[Scene images with change listings]
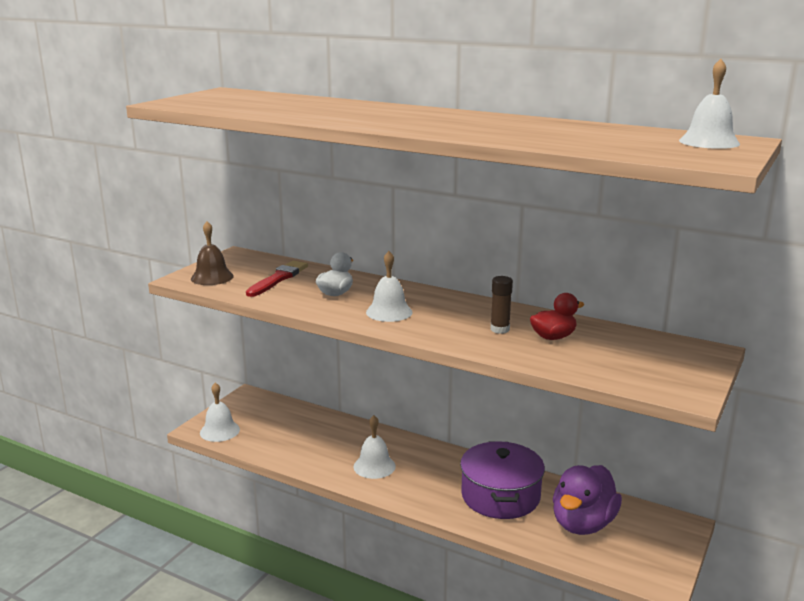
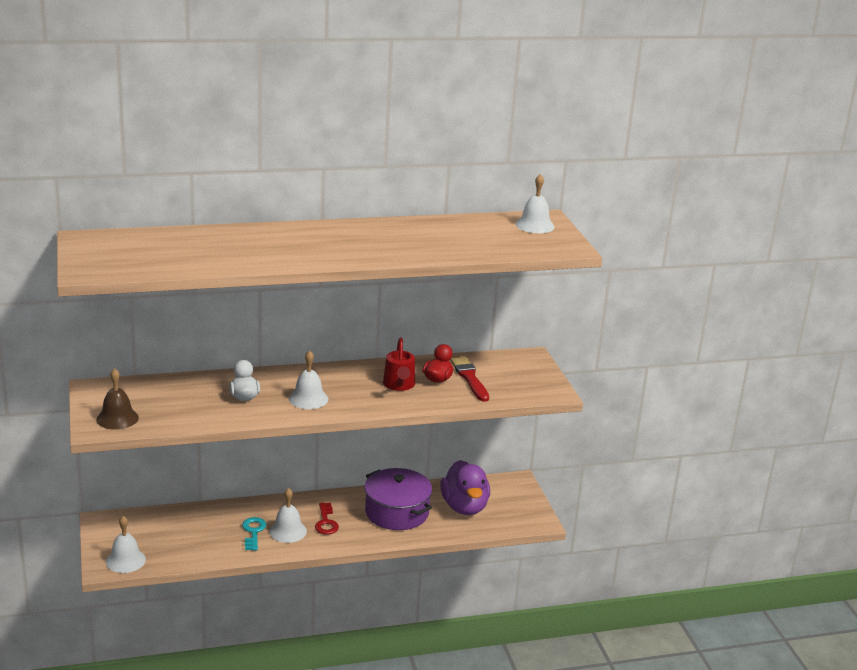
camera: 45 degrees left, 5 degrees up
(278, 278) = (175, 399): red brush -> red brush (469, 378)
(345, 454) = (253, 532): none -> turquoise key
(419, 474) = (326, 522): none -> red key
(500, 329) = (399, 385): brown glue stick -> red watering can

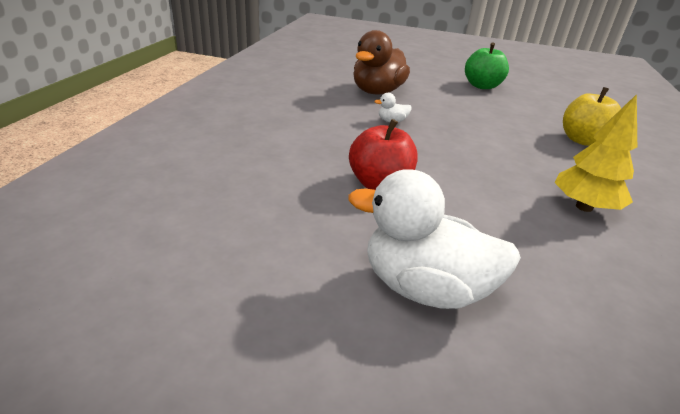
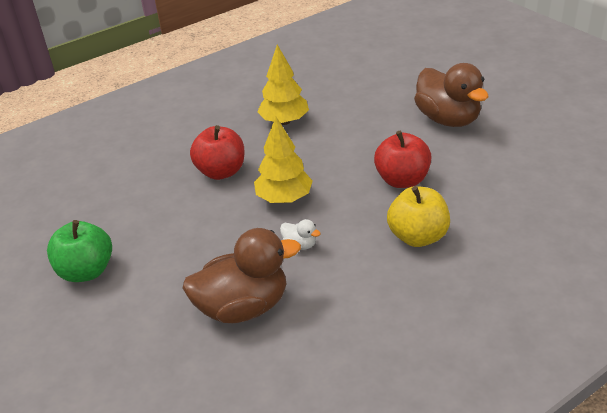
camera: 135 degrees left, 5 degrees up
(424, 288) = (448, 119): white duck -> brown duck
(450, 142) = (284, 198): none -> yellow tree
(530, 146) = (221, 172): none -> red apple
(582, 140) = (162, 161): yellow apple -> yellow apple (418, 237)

* Assignment *
Each of the entries above must be copied exactly, but the pictures stay out.

* Written answer *
camera: 45 degrees left, 5 degrees up
(278, 278) = (175, 399): red brush -> red brush (469, 378)
(345, 454) = (253, 532): none -> turquoise key
(419, 474) = (326, 522): none -> red key
(500, 329) = (399, 385): brown glue stick -> red watering can

camera: 135 degrees left, 5 degrees up
(424, 288) = (448, 119): white duck -> brown duck
(450, 142) = (284, 198): none -> yellow tree
(530, 146) = (221, 172): none -> red apple
(582, 140) = (162, 161): yellow apple -> yellow apple (418, 237)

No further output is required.